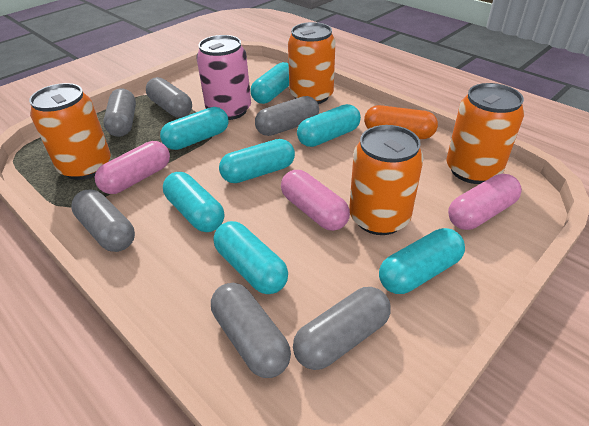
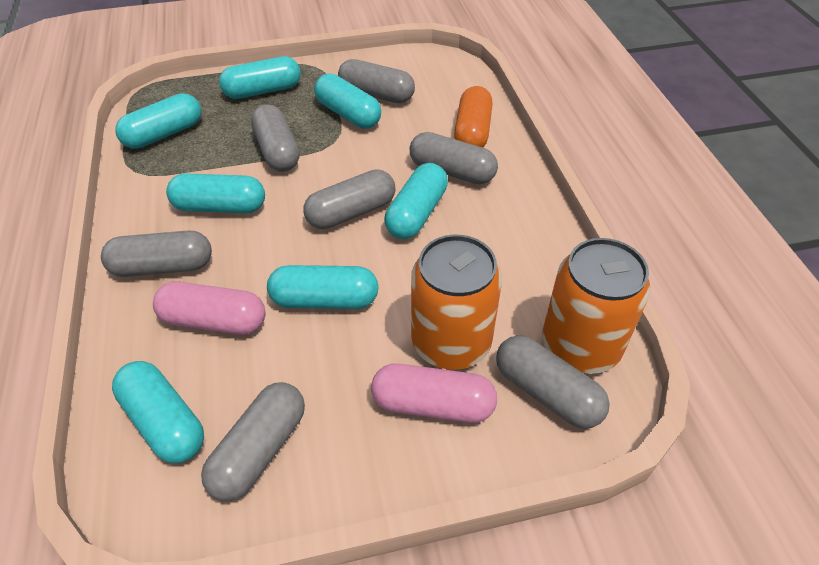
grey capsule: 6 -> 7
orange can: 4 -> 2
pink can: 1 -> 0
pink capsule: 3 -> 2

--- --- ---

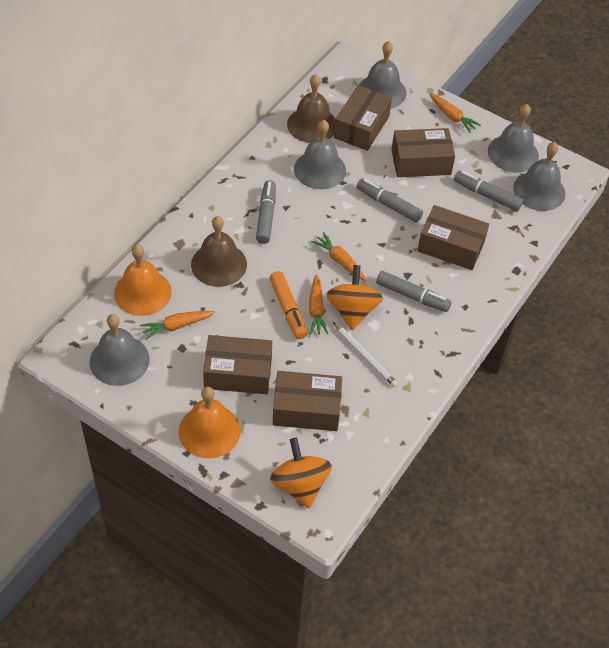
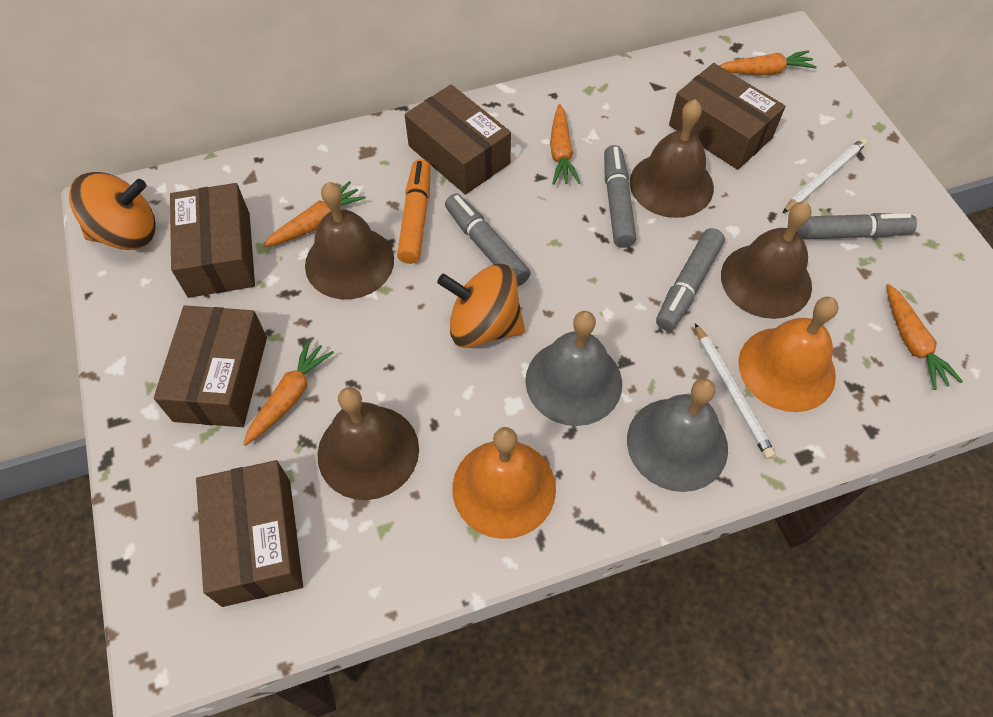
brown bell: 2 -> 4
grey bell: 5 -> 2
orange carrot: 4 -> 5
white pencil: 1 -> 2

--- --- ---

A verbatim transcription is needed of the lines above, starting at the line with "brown bell: 2 -> 4" and ending at the line with "white pencil: 1 -> 2", both included, and of nothing else.

YOUR SOLUTION>
brown bell: 2 -> 4
grey bell: 5 -> 2
orange carrot: 4 -> 5
white pencil: 1 -> 2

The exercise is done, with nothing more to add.